[EXERCISE]: Rewrite the lines of the material from the line containing "Answer: (A)" through the end of the material, inclusive, as a JSON list of strings, one string per line, with blank lines left out. Leave the pictures out of the answer.

Records of spatial reasoning questions:

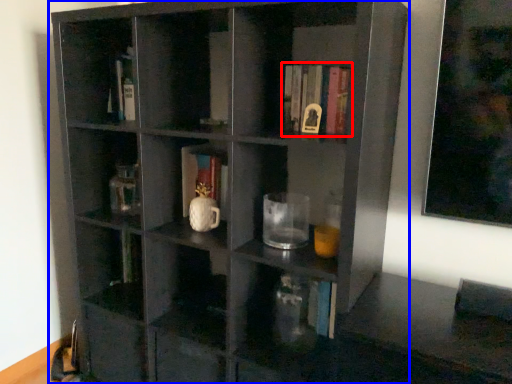
Question: Which object appears farthest to the camera in this image, book (highlighted by a red box) or shelf (highlighted by a blue box)?

Choices:
 (A) book
 (B) shelf

Answer: (A)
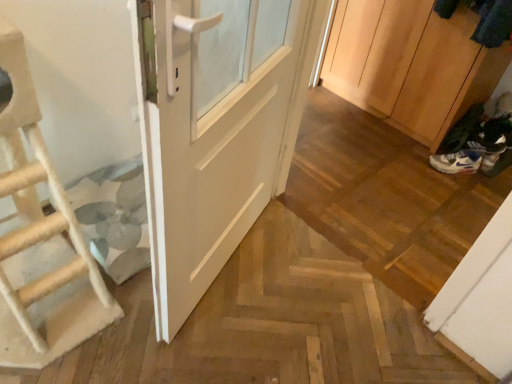
At what (x,y) coordinates should I click in order to perform the action: click on free space to the left of white mesh shoe at lower right. Please return your answer as a coordinate pair (x, y). Looking at the image, I should click on (417, 160).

[TASK RESULT]:
[
  "Answer: (A)",
  "At what (x,y) coordinates should I click in order to perform the action: click on free space to the left of white mesh shoe at lower right. Please return your answer as a coordinate pair (x, y). Looking at the image, I should click on (417, 160)."
]